* _Exercise goal_
Your answer must be an exact transcription of every record.

* _Working data_
★ ★ ★ ★

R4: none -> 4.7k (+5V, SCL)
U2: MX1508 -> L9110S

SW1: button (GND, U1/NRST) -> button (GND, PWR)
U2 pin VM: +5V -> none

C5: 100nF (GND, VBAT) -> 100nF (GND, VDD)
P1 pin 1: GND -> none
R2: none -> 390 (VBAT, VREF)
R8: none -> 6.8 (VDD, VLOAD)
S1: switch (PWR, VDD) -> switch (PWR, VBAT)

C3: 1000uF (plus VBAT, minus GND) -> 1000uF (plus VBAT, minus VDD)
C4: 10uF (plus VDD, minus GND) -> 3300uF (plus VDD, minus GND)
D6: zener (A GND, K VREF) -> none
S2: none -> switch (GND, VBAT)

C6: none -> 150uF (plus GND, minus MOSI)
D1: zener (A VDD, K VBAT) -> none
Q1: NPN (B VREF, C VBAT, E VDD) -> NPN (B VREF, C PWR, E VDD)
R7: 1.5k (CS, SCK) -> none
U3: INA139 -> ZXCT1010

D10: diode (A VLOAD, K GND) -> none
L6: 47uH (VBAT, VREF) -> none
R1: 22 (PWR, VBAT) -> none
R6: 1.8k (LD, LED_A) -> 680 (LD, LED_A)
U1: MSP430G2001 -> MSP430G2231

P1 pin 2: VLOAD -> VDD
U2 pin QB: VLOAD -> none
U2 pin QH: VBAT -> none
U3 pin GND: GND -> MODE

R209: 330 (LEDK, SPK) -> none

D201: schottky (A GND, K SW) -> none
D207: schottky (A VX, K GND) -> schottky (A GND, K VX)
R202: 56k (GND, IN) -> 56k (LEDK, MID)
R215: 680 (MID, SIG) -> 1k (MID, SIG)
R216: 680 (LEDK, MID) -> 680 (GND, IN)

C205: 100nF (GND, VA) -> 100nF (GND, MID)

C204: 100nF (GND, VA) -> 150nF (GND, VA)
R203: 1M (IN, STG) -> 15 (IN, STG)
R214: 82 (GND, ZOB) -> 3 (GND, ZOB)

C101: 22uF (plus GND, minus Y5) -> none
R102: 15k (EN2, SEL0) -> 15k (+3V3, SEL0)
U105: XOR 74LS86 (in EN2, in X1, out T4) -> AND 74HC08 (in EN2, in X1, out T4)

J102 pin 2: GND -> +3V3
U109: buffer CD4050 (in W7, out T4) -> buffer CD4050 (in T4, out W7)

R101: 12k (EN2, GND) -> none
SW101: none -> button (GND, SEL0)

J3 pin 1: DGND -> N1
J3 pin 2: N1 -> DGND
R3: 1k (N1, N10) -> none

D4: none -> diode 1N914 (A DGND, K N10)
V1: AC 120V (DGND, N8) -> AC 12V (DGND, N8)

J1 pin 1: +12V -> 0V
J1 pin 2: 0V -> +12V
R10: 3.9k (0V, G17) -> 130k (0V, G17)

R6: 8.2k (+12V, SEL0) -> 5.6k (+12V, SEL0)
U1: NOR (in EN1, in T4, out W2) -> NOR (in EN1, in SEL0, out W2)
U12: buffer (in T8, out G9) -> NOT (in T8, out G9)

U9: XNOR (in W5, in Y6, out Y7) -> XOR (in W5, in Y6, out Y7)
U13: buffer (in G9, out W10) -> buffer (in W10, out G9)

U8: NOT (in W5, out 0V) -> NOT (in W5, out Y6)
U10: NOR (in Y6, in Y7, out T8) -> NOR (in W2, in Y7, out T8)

★ ★ ★ ★

* _Task response_
R4: none -> 4.7k (+5V, SCL)
U2: MX1508 -> L9110S

SW1: button (GND, U1/NRST) -> button (GND, PWR)
U2 pin VM: +5V -> none

C5: 100nF (GND, VBAT) -> 100nF (GND, VDD)
P1 pin 1: GND -> none
R2: none -> 390 (VBAT, VREF)
R8: none -> 6.8 (VDD, VLOAD)
S1: switch (PWR, VDD) -> switch (PWR, VBAT)

C3: 1000uF (plus VBAT, minus GND) -> 1000uF (plus VBAT, minus VDD)
C4: 10uF (plus VDD, minus GND) -> 3300uF (plus VDD, minus GND)
D6: zener (A GND, K VREF) -> none
S2: none -> switch (GND, VBAT)

C6: none -> 150uF (plus GND, minus MOSI)
D1: zener (A VDD, K VBAT) -> none
Q1: NPN (B VREF, C VBAT, E VDD) -> NPN (B VREF, C PWR, E VDD)
R7: 1.5k (CS, SCK) -> none
U3: INA139 -> ZXCT1010

D10: diode (A VLOAD, K GND) -> none
L6: 47uH (VBAT, VREF) -> none
R1: 22 (PWR, VBAT) -> none
R6: 1.8k (LD, LED_A) -> 680 (LD, LED_A)
U1: MSP430G2001 -> MSP430G2231

P1 pin 2: VLOAD -> VDD
U2 pin QB: VLOAD -> none
U2 pin QH: VBAT -> none
U3 pin GND: GND -> MODE

R209: 330 (LEDK, SPK) -> none

D201: schottky (A GND, K SW) -> none
D207: schottky (A VX, K GND) -> schottky (A GND, K VX)
R202: 56k (GND, IN) -> 56k (LEDK, MID)
R215: 680 (MID, SIG) -> 1k (MID, SIG)
R216: 680 (LEDK, MID) -> 680 (GND, IN)

C205: 100nF (GND, VA) -> 100nF (GND, MID)

C204: 100nF (GND, VA) -> 150nF (GND, VA)
R203: 1M (IN, STG) -> 15 (IN, STG)
R214: 82 (GND, ZOB) -> 3 (GND, ZOB)

C101: 22uF (plus GND, minus Y5) -> none
R102: 15k (EN2, SEL0) -> 15k (+3V3, SEL0)
U105: XOR 74LS86 (in EN2, in X1, out T4) -> AND 74HC08 (in EN2, in X1, out T4)

J102 pin 2: GND -> +3V3
U109: buffer CD4050 (in W7, out T4) -> buffer CD4050 (in T4, out W7)

R101: 12k (EN2, GND) -> none
SW101: none -> button (GND, SEL0)

J3 pin 1: DGND -> N1
J3 pin 2: N1 -> DGND
R3: 1k (N1, N10) -> none

D4: none -> diode 1N914 (A DGND, K N10)
V1: AC 120V (DGND, N8) -> AC 12V (DGND, N8)

J1 pin 1: +12V -> 0V
J1 pin 2: 0V -> +12V
R10: 3.9k (0V, G17) -> 130k (0V, G17)

R6: 8.2k (+12V, SEL0) -> 5.6k (+12V, SEL0)
U1: NOR (in EN1, in T4, out W2) -> NOR (in EN1, in SEL0, out W2)
U12: buffer (in T8, out G9) -> NOT (in T8, out G9)

U9: XNOR (in W5, in Y6, out Y7) -> XOR (in W5, in Y6, out Y7)
U13: buffer (in G9, out W10) -> buffer (in W10, out G9)

U8: NOT (in W5, out 0V) -> NOT (in W5, out Y6)
U10: NOR (in Y6, in Y7, out T8) -> NOR (in W2, in Y7, out T8)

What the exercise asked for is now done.